Materials provided START

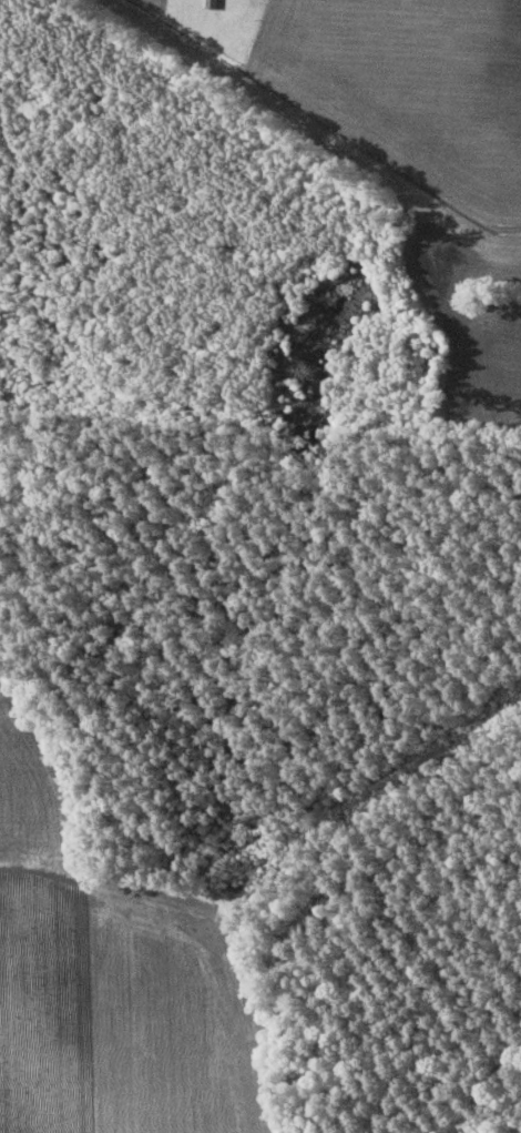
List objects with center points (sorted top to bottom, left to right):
building: (212, 3)
crop: (159, 5)
crop: (411, 86)
crop: (473, 246)
crop: (482, 363)
crop: (115, 974)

Materials provided END

Exclude the pictures. Write out the remaining data exactly.

| Task output |
List objects with center points (sorted top to bottom, left to right):
building: (212, 3)
crop: (159, 5)
crop: (411, 86)
crop: (473, 246)
crop: (482, 363)
crop: (115, 974)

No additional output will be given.